§ **Task**:
When you copy the material below, keep every line exact and omit the pictures.

§ **Source data**:
■ ■ ■ ■ ■

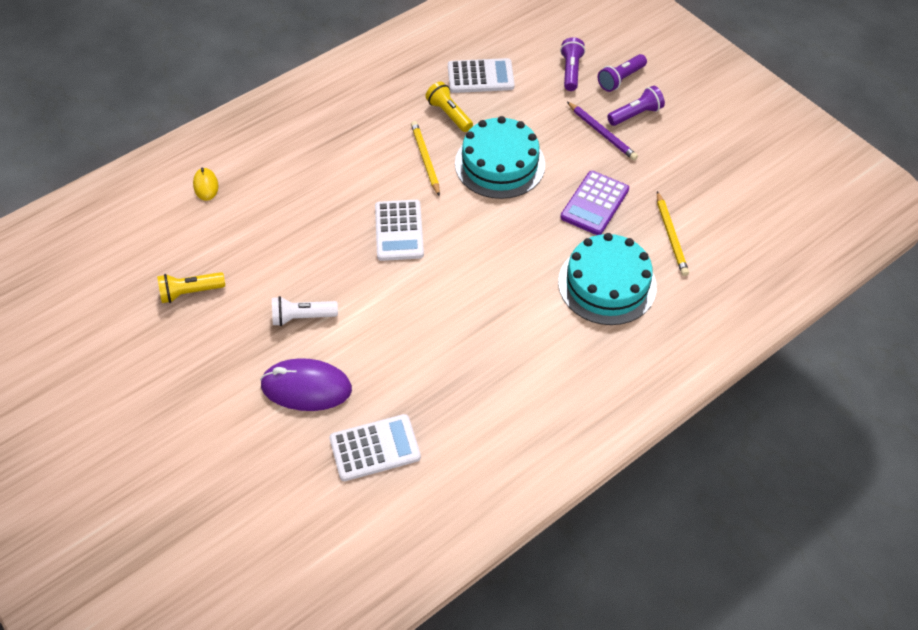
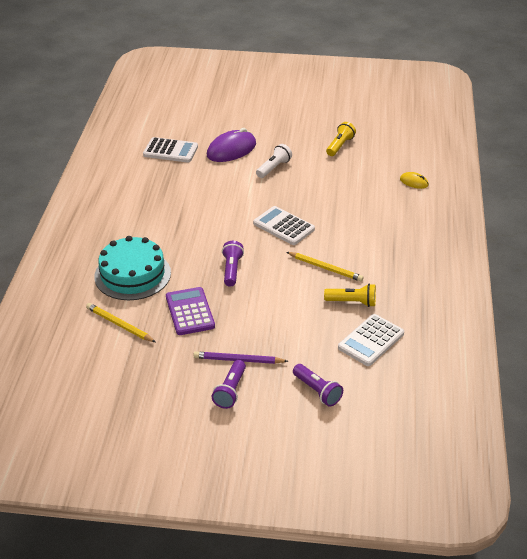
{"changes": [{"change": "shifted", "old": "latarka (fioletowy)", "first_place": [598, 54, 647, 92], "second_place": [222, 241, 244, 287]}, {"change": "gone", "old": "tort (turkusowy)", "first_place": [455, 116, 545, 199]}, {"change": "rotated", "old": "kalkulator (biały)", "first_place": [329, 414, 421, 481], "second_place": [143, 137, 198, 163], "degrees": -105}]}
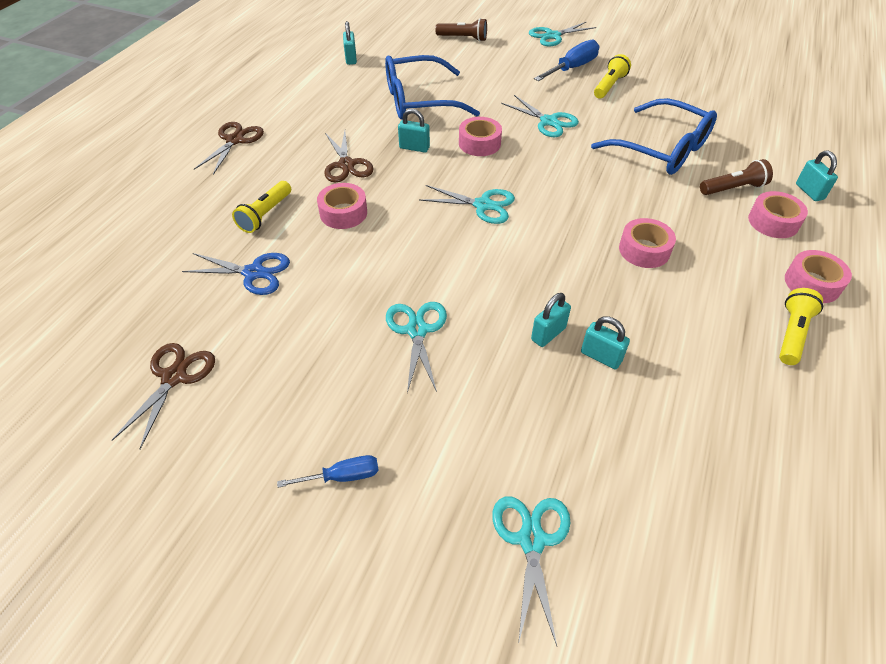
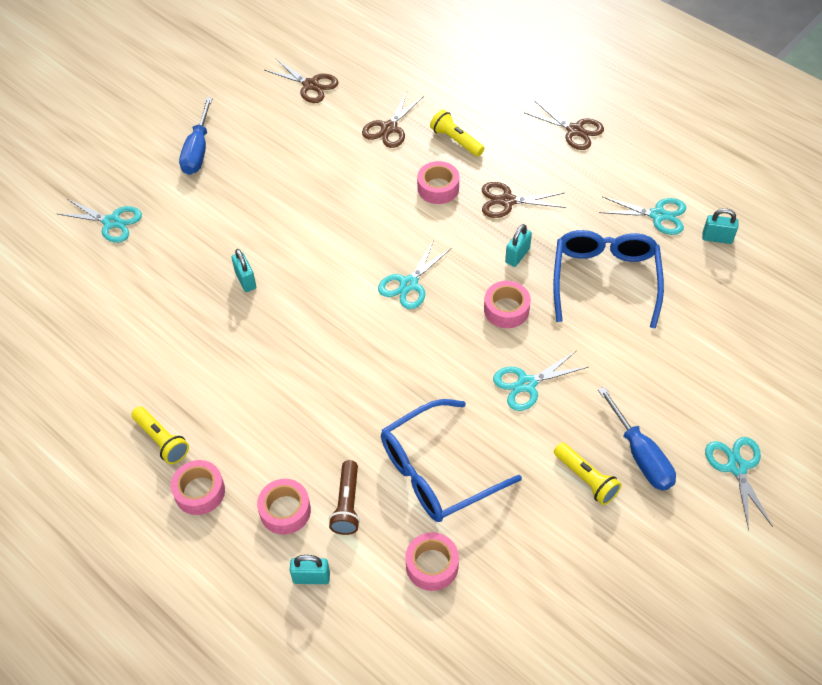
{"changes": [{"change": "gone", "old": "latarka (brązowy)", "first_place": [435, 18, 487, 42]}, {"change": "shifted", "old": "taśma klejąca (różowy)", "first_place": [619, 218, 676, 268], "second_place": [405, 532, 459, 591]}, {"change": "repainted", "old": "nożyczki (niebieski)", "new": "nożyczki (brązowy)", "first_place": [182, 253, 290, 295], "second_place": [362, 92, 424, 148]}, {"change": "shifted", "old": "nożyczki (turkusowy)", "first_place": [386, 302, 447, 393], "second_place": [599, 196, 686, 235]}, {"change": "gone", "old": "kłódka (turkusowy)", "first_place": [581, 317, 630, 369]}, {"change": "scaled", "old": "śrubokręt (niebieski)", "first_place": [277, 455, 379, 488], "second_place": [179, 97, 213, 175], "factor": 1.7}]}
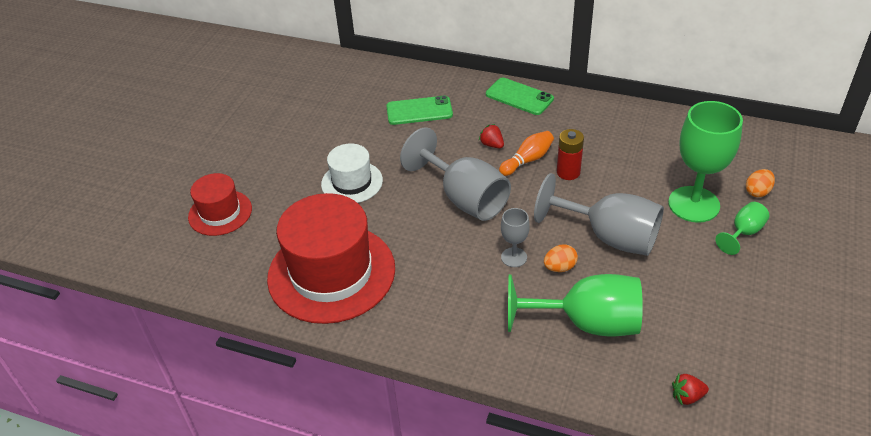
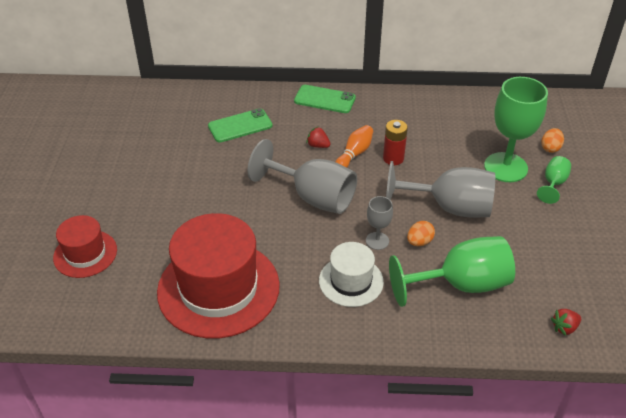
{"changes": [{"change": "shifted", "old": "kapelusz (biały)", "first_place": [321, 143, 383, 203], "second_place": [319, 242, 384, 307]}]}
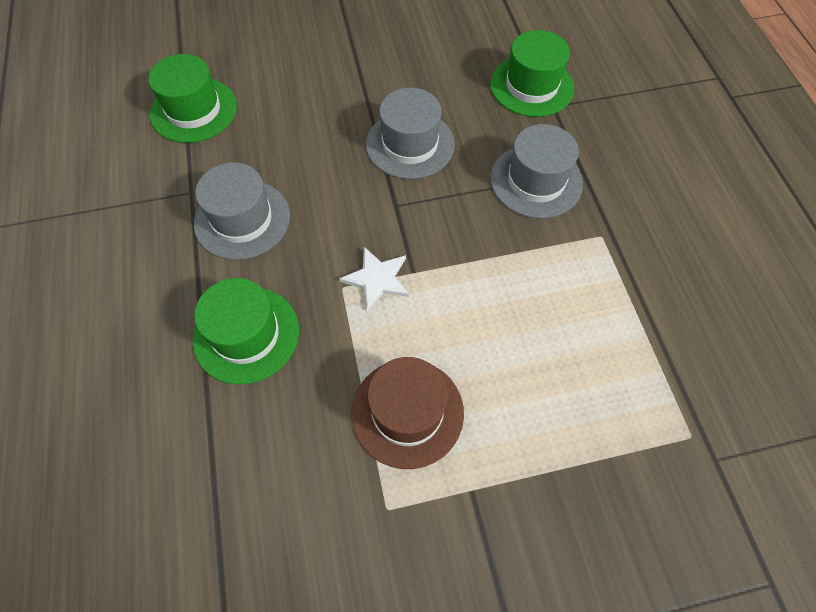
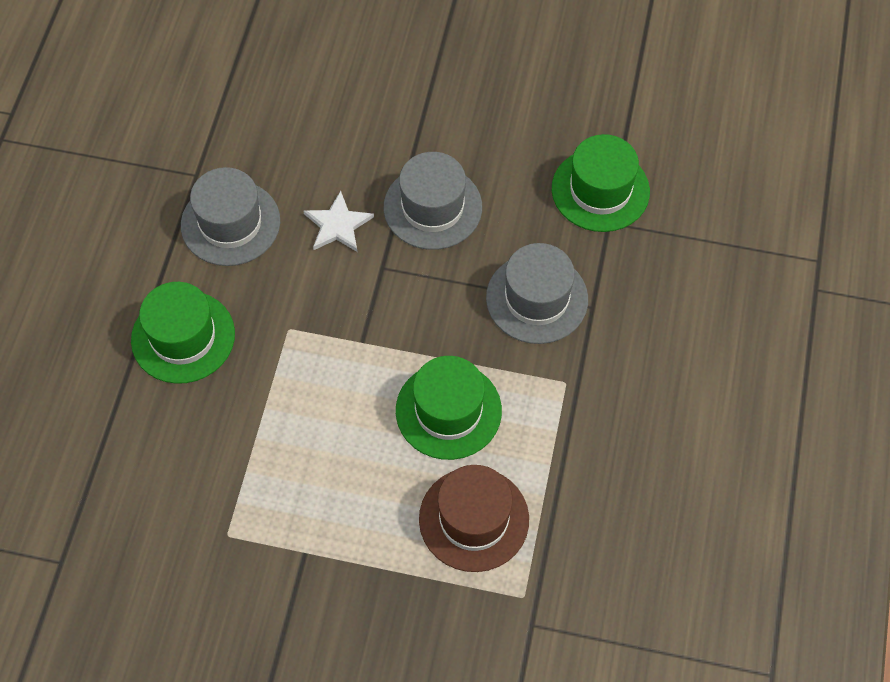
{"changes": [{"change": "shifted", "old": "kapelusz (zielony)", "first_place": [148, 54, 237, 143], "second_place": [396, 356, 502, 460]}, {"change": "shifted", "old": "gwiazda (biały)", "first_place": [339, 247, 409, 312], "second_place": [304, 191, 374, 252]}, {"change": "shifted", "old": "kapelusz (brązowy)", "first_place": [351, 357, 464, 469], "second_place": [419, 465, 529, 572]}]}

■ ■ ■ ■ ■

§ **Response to this exercise**:
{"changes": [{"change": "shifted", "old": "latarka (fioletowy)", "first_place": [598, 54, 647, 92], "second_place": [222, 241, 244, 287]}, {"change": "gone", "old": "tort (turkusowy)", "first_place": [455, 116, 545, 199]}, {"change": "rotated", "old": "kalkulator (biały)", "first_place": [329, 414, 421, 481], "second_place": [143, 137, 198, 163], "degrees": -105}]}
{"changes": [{"change": "gone", "old": "latarka (brązowy)", "first_place": [435, 18, 487, 42]}, {"change": "shifted", "old": "taśma klejąca (różowy)", "first_place": [619, 218, 676, 268], "second_place": [405, 532, 459, 591]}, {"change": "repainted", "old": "nożyczki (niebieski)", "new": "nożyczki (brązowy)", "first_place": [182, 253, 290, 295], "second_place": [362, 92, 424, 148]}, {"change": "shifted", "old": "nożyczki (turkusowy)", "first_place": [386, 302, 447, 393], "second_place": [599, 196, 686, 235]}, {"change": "gone", "old": "kłódka (turkusowy)", "first_place": [581, 317, 630, 369]}, {"change": "scaled", "old": "śrubokręt (niebieski)", "first_place": [277, 455, 379, 488], "second_place": [179, 97, 213, 175], "factor": 1.7}]}
{"changes": [{"change": "shifted", "old": "kapelusz (biały)", "first_place": [321, 143, 383, 203], "second_place": [319, 242, 384, 307]}]}
{"changes": [{"change": "shifted", "old": "kapelusz (zielony)", "first_place": [148, 54, 237, 143], "second_place": [396, 356, 502, 460]}, {"change": "shifted", "old": "gwiazda (biały)", "first_place": [339, 247, 409, 312], "second_place": [304, 191, 374, 252]}, {"change": "shifted", "old": "kapelusz (brązowy)", "first_place": [351, 357, 464, 469], "second_place": [419, 465, 529, 572]}]}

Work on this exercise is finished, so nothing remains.